● **What is needed**: Output the data verbatim, minus the images.

● **Records supplied**:

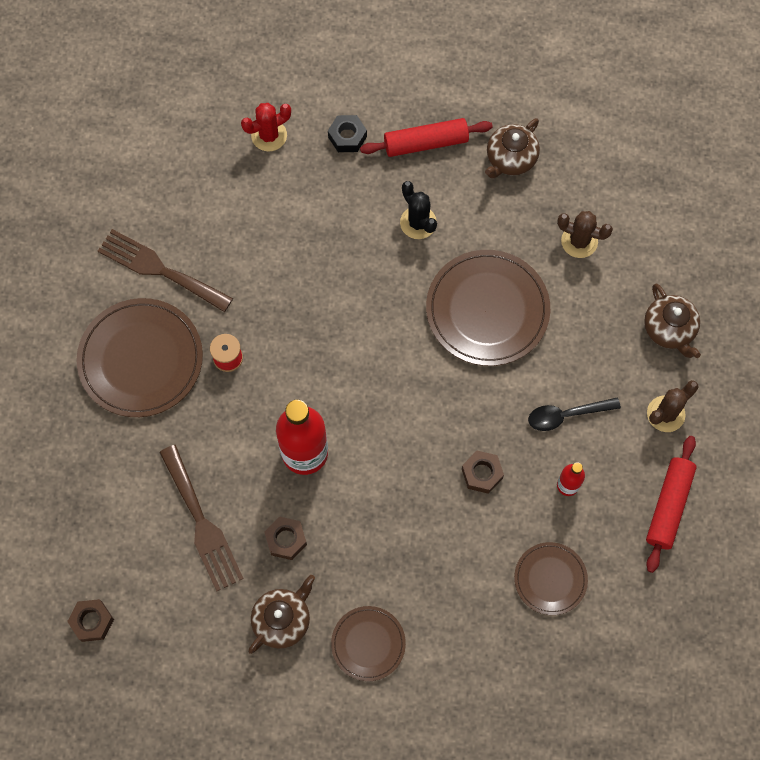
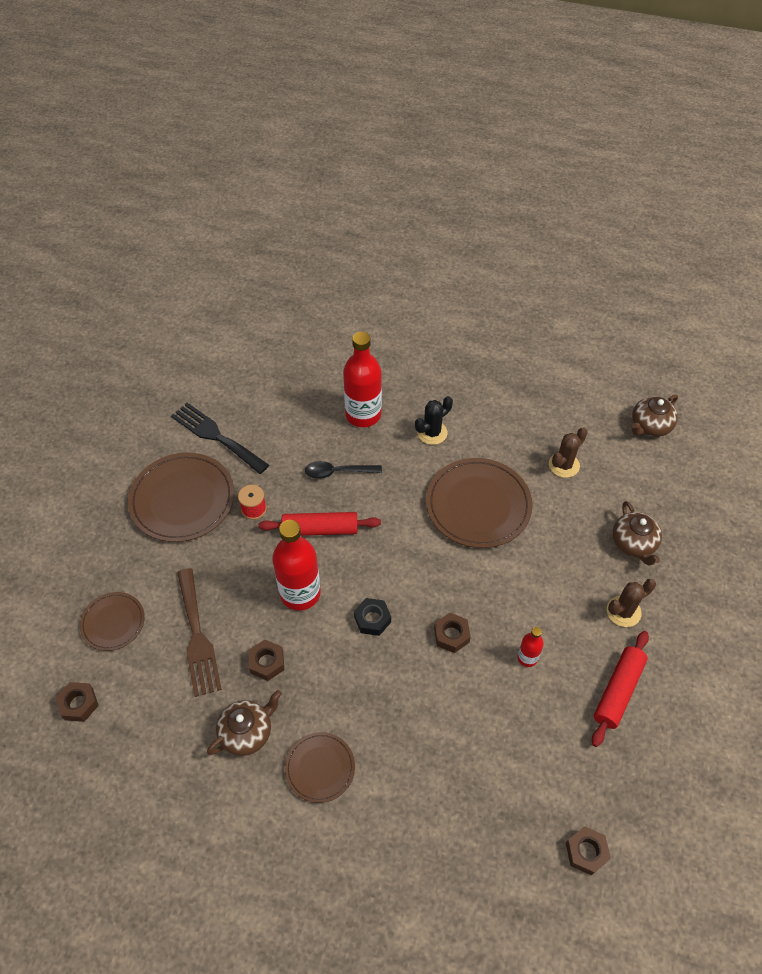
camera: 10 degrees right, 15 degrees down
(159, 269) = (216, 436): brown fork -> black fork
(269, 135) = (326, 356): red cactus -> none
(331, 211) = (363, 415): none -> red bottle
(347, 137) = (387, 365): black nut -> black nut (372, 619)
(418, 223) = (432, 433): black cactus -> black cactus turned 75 degrees clockwise
(426, 143) = (449, 378): red rolling pin -> red rolling pin (320, 529)
(510, 159) = (515, 398): brown teapot -> brown teapot (650, 426)
(550, 579) = (499, 738): brown plate -> brown plate (113, 622)
(566, 415) = (534, 598): black spoon -> black spoon (338, 472)
(579, 241) = (564, 465): brown cactus -> brown cactus turned 75 degrees counterclockwise
(653, 680) = (586, 852): none -> brown nut

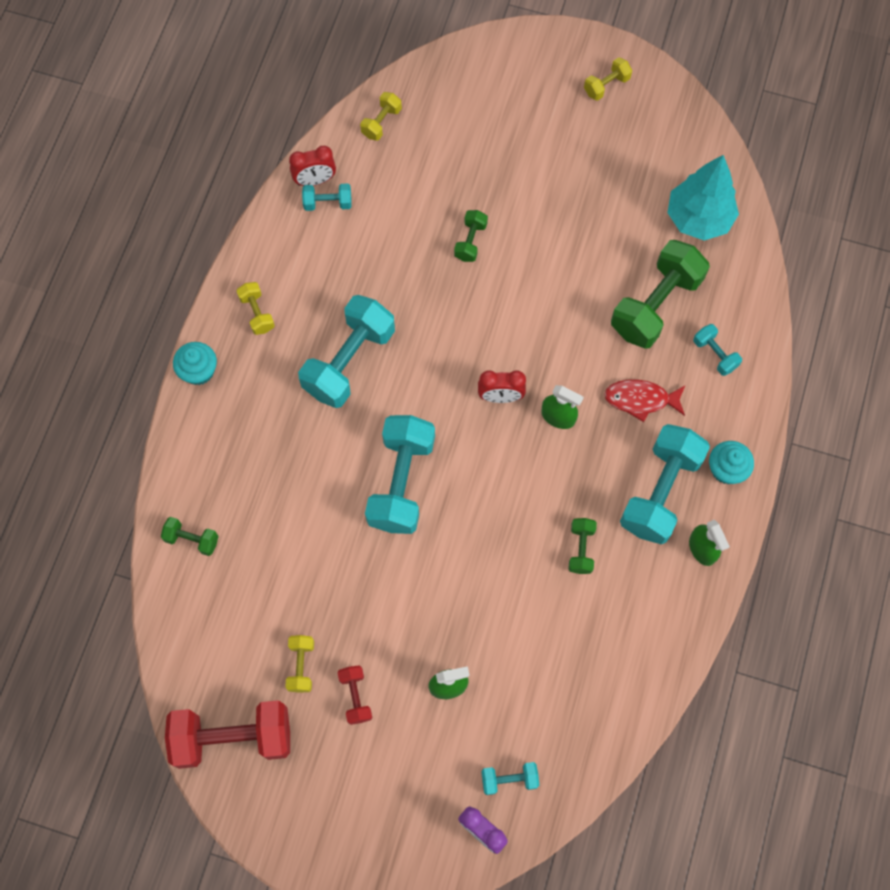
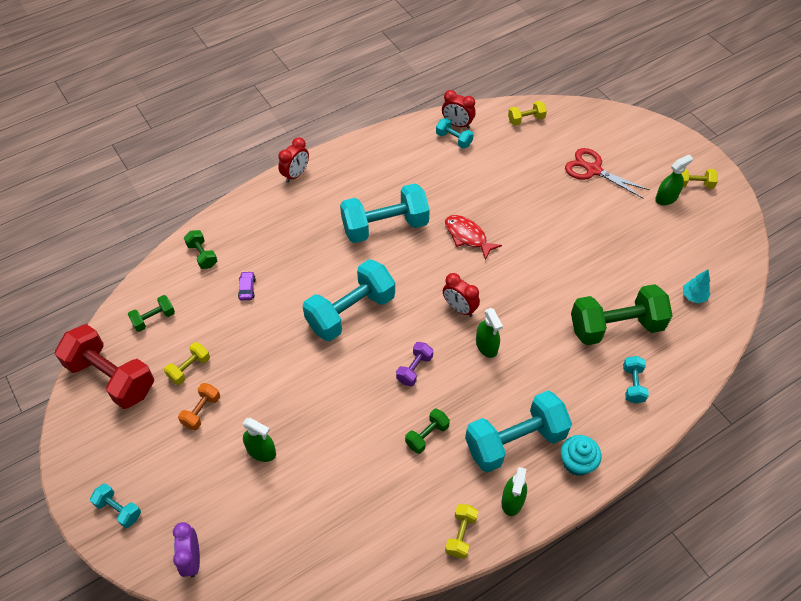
camera: 40 degrees right, 15 degrees down
(199, 371) = (295, 174): turquoise cupcake -> red clock
(257, 313) = (357, 167): yellow dumbbell -> yellow dumbbell (461, 535)
(275, 539) = (247, 289): none -> purple car
(355, 696) = (201, 411): red dumbbell -> orange dumbbell
(470, 241) = (522, 212): green dumbbell -> green dumbbell (154, 319)
(498, 138) = (593, 170): none -> red scissors
(509, 779) = (241, 541): turquoise dumbbell -> turquoise dumbbell (119, 509)
(513, 493) = (414, 369): none -> purple dumbbell
(593, 121) = (666, 198): none -> green spray bottle
(640, 400) = (553, 375): red fish -> red fish (467, 236)
(698, 218) = (693, 296): turquoise tree -> turquoise tree, size x0.46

● **Final answer**:
camera: 10 degrees right, 15 degrees down
(159, 269) = (216, 436): brown fork -> black fork
(269, 135) = (326, 356): red cactus -> none
(331, 211) = (363, 415): none -> red bottle
(347, 137) = (387, 365): black nut -> black nut (372, 619)
(418, 223) = (432, 433): black cactus -> black cactus turned 75 degrees clockwise
(426, 143) = (449, 378): red rolling pin -> red rolling pin (320, 529)
(510, 159) = (515, 398): brown teapot -> brown teapot (650, 426)
(550, 579) = (499, 738): brown plate -> brown plate (113, 622)
(566, 415) = (534, 598): black spoon -> black spoon (338, 472)
(579, 241) = (564, 465): brown cactus -> brown cactus turned 75 degrees counterclockwise
(653, 680) = (586, 852): none -> brown nut

camera: 40 degrees right, 15 degrees down
(199, 371) = (295, 174): turquoise cupcake -> red clock
(257, 313) = (357, 167): yellow dumbbell -> yellow dumbbell (461, 535)
(275, 539) = (247, 289): none -> purple car
(355, 696) = (201, 411): red dumbbell -> orange dumbbell
(470, 241) = (522, 212): green dumbbell -> green dumbbell (154, 319)
(498, 138) = (593, 170): none -> red scissors
(509, 779) = (241, 541): turquoise dumbbell -> turquoise dumbbell (119, 509)
(513, 493) = (414, 369): none -> purple dumbbell
(593, 121) = (666, 198): none -> green spray bottle
(640, 400) = (553, 375): red fish -> red fish (467, 236)
(698, 218) = (693, 296): turquoise tree -> turquoise tree, size x0.46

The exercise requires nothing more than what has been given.